### What the task requires
In the records below, find the lines that include "DOOR" and copy each.

### Given data
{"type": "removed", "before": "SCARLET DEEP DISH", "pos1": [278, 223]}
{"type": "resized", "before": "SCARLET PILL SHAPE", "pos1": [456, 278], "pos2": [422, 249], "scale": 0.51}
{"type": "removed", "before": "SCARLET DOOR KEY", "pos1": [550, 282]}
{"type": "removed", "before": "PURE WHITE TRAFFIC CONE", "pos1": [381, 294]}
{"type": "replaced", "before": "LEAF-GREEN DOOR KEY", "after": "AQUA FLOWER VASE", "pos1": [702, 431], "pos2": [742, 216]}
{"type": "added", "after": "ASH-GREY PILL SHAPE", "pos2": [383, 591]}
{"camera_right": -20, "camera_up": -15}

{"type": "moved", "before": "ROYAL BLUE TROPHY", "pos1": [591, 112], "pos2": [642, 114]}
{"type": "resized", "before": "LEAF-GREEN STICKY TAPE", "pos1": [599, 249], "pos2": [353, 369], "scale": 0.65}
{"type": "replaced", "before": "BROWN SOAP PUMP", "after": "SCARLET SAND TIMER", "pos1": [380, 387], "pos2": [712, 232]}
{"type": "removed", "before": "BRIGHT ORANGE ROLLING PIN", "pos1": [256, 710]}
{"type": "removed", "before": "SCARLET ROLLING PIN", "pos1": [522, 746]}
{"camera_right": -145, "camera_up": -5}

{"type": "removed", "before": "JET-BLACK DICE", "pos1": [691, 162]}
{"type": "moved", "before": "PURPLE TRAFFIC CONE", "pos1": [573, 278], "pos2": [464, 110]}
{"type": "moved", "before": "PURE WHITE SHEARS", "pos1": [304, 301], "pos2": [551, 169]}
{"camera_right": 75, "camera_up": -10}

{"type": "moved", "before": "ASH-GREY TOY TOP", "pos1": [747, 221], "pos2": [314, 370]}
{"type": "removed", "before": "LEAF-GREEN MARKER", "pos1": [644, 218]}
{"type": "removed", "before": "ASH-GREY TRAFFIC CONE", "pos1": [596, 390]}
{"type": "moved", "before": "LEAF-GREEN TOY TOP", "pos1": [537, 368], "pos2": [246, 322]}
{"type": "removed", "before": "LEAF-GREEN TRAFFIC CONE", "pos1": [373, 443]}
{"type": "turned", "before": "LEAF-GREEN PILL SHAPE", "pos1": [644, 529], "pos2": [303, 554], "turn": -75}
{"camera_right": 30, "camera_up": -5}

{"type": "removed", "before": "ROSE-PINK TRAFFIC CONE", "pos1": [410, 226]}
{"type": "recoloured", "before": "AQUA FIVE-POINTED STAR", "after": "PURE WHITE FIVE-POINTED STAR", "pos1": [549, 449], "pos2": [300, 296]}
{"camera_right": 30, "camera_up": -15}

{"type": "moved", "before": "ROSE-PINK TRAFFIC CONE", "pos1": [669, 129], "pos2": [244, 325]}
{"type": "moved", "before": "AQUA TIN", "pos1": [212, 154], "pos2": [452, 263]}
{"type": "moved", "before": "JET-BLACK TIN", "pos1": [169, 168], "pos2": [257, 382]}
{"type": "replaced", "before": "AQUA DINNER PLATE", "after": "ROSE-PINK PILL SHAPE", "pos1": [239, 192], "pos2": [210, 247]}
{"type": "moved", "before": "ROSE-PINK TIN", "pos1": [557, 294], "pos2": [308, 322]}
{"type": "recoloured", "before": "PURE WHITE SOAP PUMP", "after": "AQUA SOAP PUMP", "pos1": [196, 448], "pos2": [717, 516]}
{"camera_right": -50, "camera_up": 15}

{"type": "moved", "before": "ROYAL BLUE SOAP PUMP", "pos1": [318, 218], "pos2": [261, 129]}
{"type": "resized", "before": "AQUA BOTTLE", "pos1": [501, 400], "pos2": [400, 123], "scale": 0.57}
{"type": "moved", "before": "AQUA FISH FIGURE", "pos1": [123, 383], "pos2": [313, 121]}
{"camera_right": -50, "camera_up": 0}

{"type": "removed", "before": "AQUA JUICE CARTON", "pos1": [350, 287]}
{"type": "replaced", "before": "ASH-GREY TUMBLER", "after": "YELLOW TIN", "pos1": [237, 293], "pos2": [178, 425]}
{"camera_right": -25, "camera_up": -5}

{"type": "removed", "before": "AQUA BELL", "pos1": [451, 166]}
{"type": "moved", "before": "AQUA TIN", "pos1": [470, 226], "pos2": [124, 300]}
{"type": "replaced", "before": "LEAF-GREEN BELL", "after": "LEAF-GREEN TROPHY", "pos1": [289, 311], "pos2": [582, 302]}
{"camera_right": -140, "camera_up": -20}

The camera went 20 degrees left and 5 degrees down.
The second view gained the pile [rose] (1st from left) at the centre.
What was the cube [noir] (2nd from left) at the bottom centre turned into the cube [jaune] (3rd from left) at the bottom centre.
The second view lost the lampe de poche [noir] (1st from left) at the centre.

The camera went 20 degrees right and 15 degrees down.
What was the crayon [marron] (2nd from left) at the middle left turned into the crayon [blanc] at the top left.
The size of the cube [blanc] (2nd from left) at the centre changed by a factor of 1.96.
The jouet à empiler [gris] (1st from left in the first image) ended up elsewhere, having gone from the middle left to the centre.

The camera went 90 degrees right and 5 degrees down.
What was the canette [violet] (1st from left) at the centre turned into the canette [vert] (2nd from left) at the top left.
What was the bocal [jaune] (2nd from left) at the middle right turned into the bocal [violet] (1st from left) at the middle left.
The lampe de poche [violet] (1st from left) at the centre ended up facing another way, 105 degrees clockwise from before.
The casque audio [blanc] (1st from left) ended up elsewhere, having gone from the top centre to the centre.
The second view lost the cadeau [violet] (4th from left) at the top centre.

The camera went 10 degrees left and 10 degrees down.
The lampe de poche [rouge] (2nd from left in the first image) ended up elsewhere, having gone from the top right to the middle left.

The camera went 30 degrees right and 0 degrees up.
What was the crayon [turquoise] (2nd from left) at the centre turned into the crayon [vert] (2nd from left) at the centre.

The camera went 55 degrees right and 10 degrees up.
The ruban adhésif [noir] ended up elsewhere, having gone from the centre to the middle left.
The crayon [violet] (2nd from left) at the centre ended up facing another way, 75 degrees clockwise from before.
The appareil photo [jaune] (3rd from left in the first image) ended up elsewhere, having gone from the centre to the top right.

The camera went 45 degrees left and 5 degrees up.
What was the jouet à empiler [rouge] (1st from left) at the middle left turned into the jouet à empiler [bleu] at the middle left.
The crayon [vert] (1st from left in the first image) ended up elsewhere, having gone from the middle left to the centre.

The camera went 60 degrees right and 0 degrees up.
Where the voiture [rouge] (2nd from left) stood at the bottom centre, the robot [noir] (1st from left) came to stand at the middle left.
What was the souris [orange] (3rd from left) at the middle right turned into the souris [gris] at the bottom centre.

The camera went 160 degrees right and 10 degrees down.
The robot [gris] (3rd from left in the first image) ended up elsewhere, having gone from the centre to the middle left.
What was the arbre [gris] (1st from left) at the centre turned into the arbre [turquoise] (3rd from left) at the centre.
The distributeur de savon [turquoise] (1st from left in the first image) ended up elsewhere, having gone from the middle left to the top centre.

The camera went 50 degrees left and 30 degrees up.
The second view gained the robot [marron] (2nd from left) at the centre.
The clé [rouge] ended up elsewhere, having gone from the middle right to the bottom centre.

### Task answer
{"type": "removed", "before": "SCARLET DOOR KEY", "pos1": [550, 282]}
{"type": "replaced", "before": "LEAF-GREEN DOOR KEY", "after": "AQUA FLOWER VASE", "pos1": [702, 431], "pos2": [742, 216]}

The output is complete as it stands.